*What is expected*
Look for the line that has "RTC3 pin SCL: A1 -> D12" in the material below; please repeat it and every line after it, exactly, up to and including the line that has "DIGITS3 pin DIO: none -> D6", and nothing else.

·····

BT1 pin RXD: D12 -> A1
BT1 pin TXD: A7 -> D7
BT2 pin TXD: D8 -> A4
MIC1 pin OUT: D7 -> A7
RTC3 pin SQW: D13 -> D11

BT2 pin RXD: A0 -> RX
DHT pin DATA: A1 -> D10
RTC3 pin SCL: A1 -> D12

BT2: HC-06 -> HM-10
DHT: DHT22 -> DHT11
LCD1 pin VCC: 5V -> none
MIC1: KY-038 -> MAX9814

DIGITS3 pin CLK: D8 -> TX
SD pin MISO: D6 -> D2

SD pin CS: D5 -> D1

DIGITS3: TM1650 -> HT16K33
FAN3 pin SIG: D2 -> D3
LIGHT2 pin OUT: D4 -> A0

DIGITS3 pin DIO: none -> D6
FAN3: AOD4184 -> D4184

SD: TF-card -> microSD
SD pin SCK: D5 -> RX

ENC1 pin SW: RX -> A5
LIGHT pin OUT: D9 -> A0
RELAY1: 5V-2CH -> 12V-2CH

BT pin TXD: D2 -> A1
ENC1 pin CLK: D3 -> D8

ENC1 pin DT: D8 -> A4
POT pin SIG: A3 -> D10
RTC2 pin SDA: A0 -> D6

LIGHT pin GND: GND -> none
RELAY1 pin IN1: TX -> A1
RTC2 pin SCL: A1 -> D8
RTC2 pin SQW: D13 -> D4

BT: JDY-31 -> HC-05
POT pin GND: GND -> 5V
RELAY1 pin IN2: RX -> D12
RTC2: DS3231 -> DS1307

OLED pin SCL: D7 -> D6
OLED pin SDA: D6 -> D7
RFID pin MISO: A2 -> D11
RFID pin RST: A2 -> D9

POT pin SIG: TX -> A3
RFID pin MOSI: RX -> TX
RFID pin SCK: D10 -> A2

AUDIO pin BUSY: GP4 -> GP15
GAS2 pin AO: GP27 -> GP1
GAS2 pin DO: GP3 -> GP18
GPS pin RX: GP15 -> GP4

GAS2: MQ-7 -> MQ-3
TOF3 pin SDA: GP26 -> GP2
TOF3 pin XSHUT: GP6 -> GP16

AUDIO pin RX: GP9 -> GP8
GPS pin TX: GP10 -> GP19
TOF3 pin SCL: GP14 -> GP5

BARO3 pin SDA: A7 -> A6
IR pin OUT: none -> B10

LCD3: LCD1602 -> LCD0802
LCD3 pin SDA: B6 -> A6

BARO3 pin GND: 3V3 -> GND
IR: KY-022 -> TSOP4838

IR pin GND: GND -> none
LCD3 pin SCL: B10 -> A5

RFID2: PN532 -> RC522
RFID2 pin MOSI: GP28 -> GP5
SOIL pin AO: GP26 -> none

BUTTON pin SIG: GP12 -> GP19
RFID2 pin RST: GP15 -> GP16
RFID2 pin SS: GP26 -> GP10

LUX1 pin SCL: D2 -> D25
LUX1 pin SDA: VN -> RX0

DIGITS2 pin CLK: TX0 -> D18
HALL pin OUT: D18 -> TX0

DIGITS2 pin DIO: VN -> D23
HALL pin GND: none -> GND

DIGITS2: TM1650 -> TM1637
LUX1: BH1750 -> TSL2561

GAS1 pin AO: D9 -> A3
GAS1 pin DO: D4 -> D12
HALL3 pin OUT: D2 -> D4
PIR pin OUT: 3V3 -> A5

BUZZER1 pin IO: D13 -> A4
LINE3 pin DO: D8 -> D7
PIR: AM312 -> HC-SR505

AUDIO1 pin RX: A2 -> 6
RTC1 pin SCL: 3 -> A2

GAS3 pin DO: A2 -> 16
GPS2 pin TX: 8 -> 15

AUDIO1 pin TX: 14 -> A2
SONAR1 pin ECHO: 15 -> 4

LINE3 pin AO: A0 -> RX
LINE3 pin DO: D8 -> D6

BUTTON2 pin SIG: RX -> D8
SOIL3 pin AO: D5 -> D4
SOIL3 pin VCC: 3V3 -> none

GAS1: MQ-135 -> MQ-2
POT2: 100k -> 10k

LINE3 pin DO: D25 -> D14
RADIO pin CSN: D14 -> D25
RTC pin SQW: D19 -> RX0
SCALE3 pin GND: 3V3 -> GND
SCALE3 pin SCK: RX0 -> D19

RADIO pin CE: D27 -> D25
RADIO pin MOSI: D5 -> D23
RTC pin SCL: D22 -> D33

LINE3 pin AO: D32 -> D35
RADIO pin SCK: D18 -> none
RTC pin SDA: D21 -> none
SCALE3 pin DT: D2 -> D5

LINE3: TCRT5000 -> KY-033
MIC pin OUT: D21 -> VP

·····

*Written response*
RTC3 pin SCL: A1 -> D12

BT2: HC-06 -> HM-10
DHT: DHT22 -> DHT11
LCD1 pin VCC: 5V -> none
MIC1: KY-038 -> MAX9814

DIGITS3 pin CLK: D8 -> TX
SD pin MISO: D6 -> D2

SD pin CS: D5 -> D1

DIGITS3: TM1650 -> HT16K33
FAN3 pin SIG: D2 -> D3
LIGHT2 pin OUT: D4 -> A0

DIGITS3 pin DIO: none -> D6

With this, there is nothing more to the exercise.